Exercise prompt:
Below are some records. Copy every line in them that holds "calculator".

Entries shown:
........
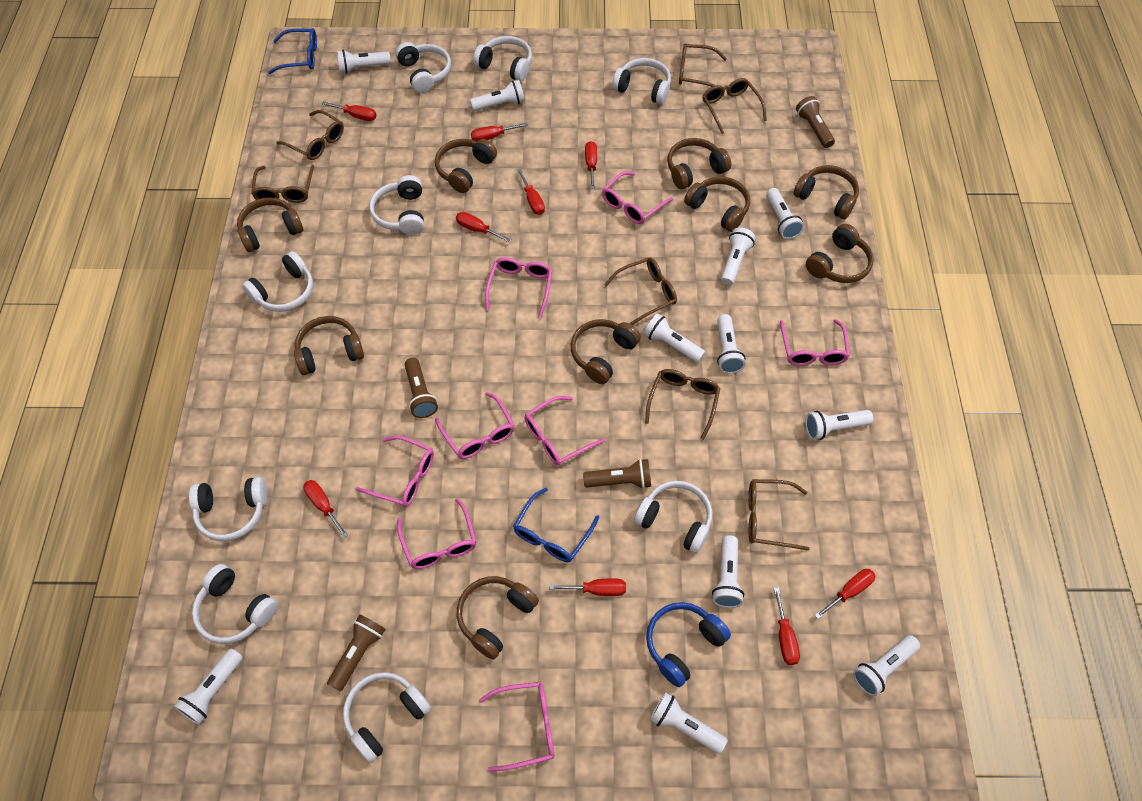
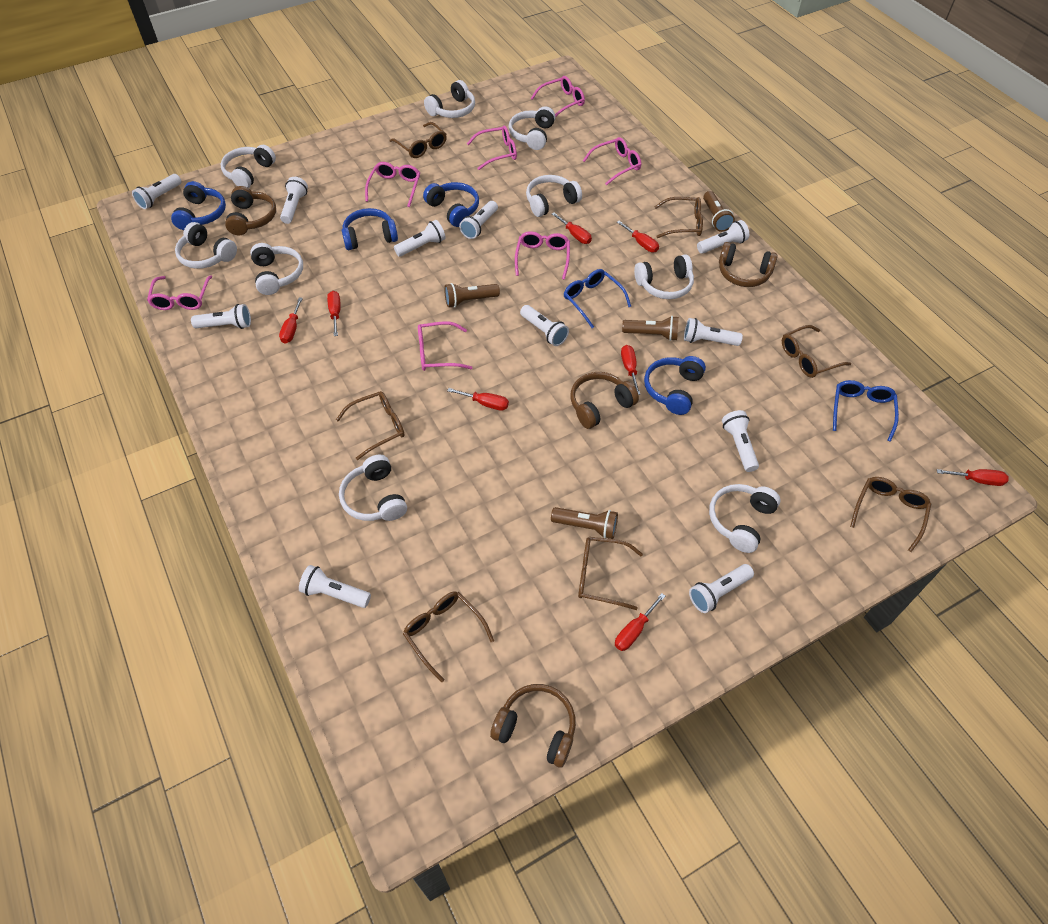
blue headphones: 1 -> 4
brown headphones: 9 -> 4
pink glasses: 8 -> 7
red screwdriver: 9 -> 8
........
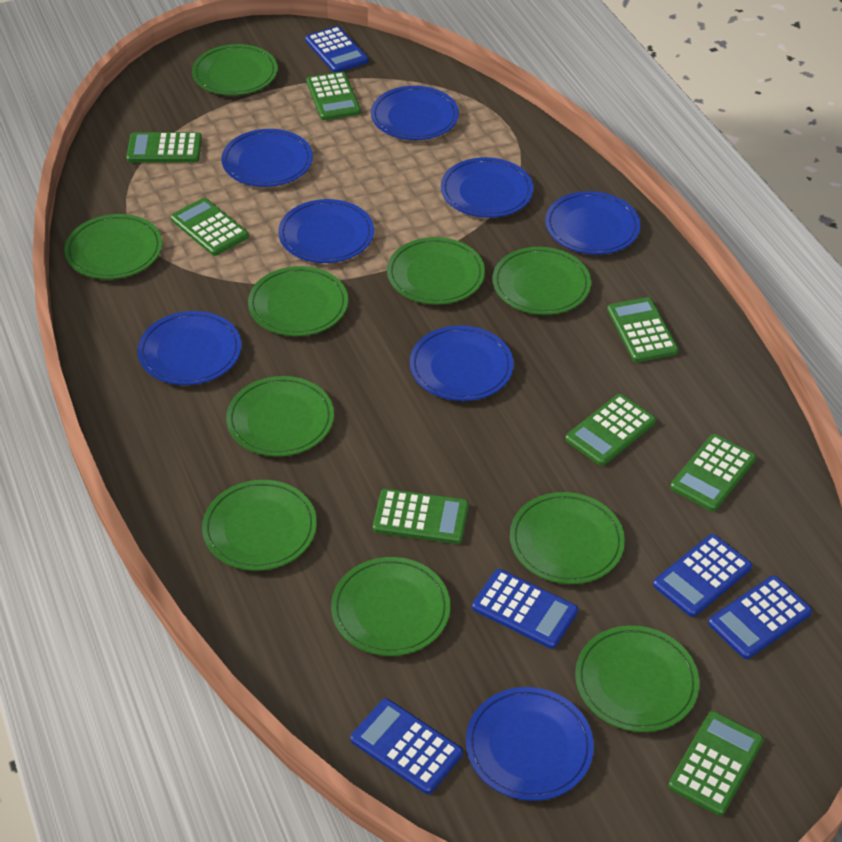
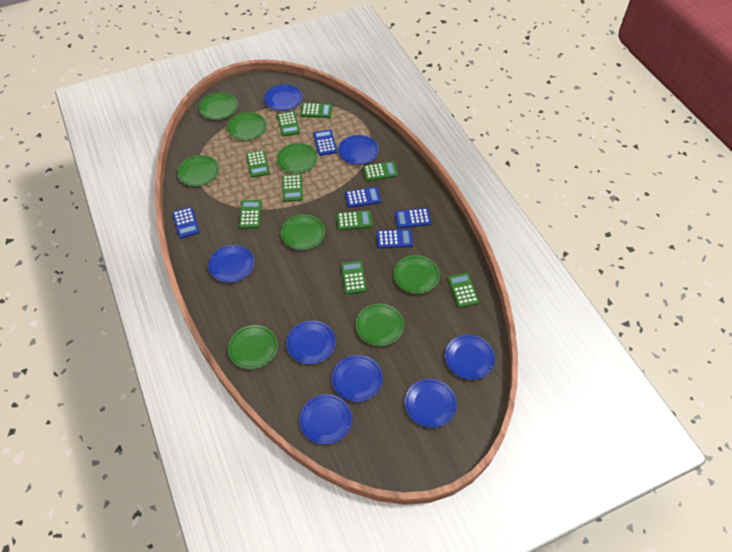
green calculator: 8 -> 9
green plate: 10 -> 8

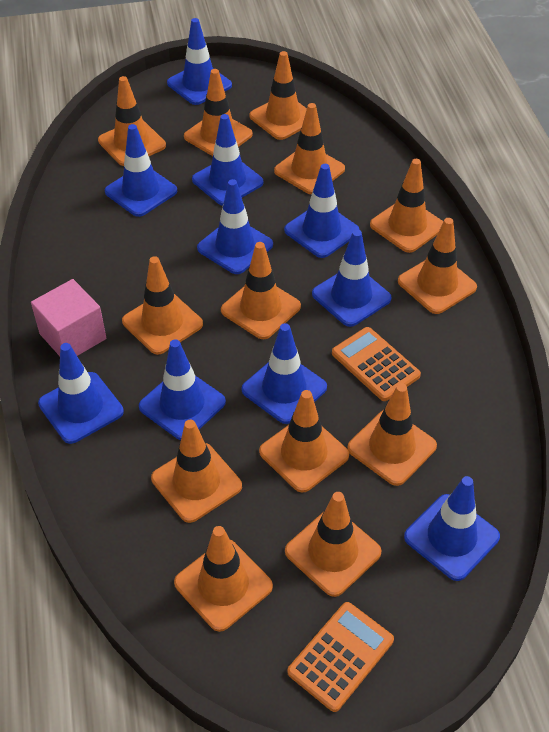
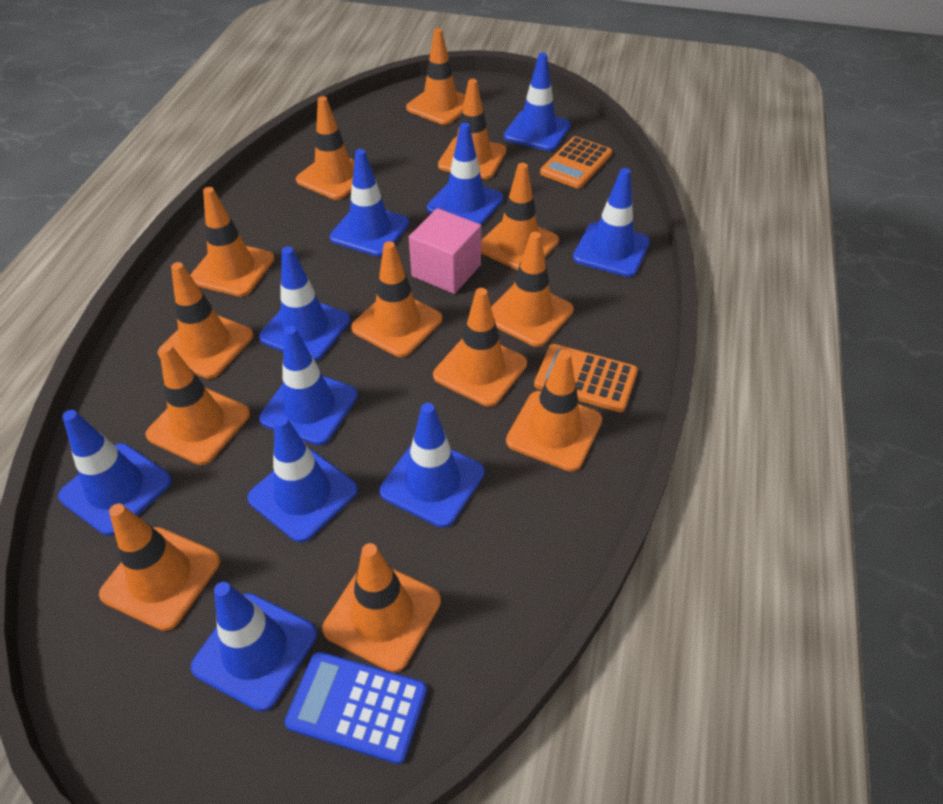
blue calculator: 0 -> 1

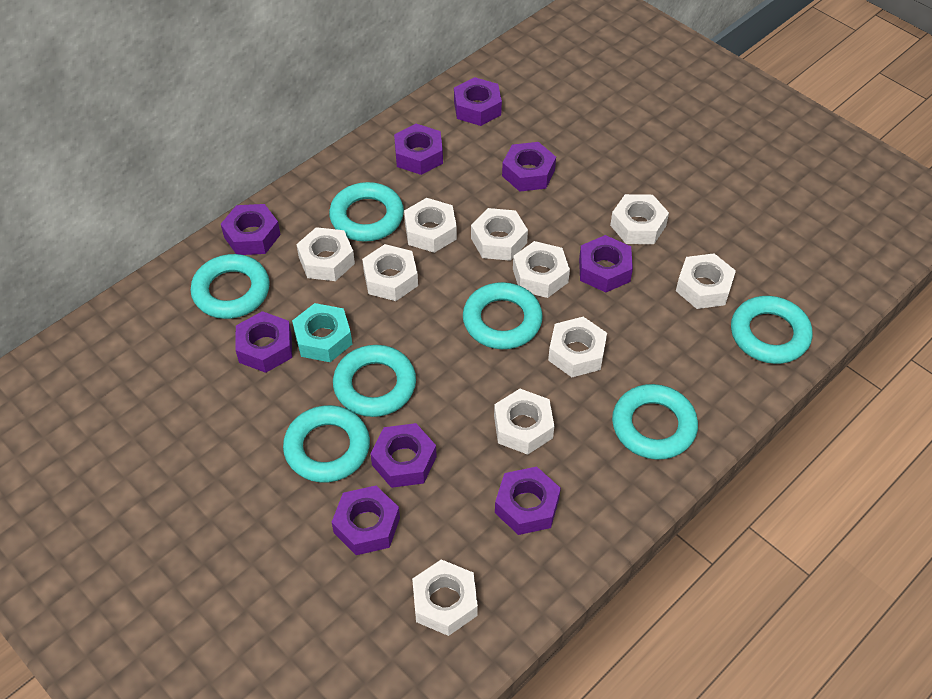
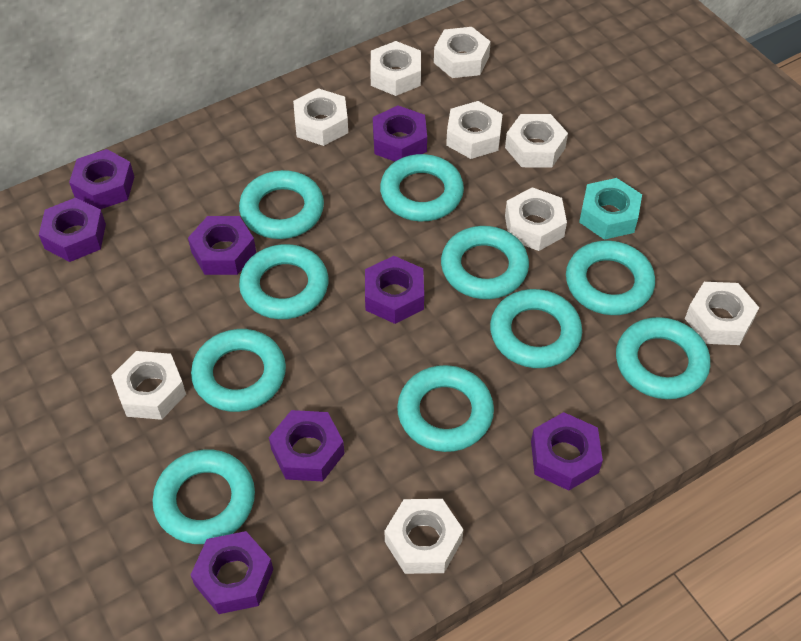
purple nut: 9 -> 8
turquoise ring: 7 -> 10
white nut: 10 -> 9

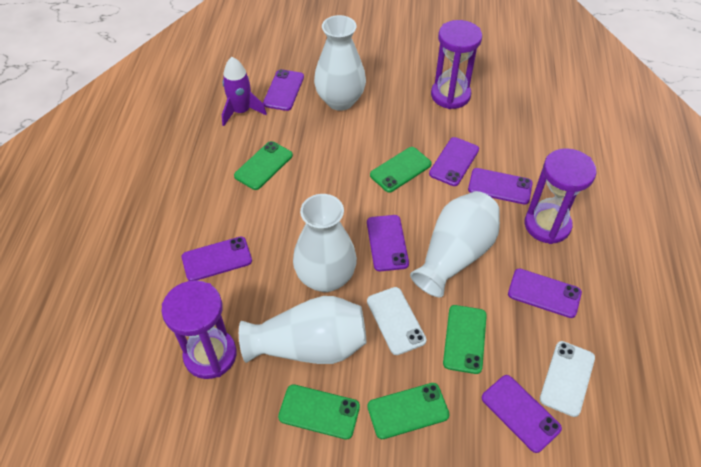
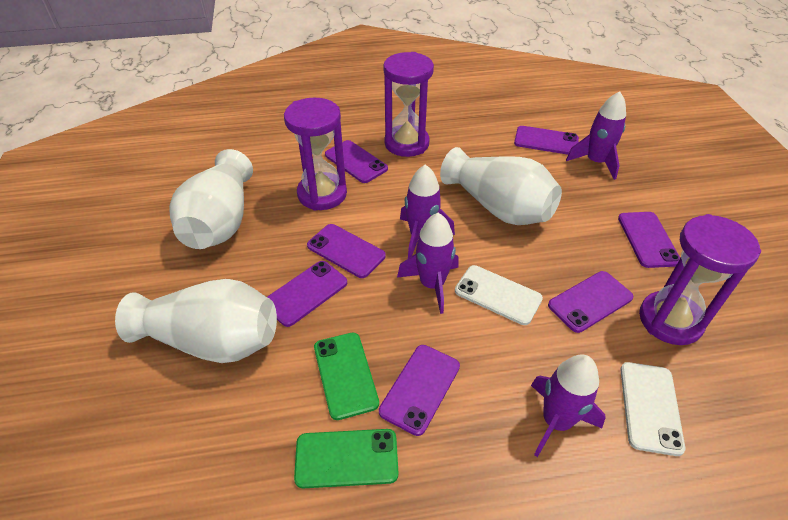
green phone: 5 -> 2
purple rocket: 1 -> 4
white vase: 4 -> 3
........
Solution:
green calculator: 8 -> 9
blue calculator: 0 -> 1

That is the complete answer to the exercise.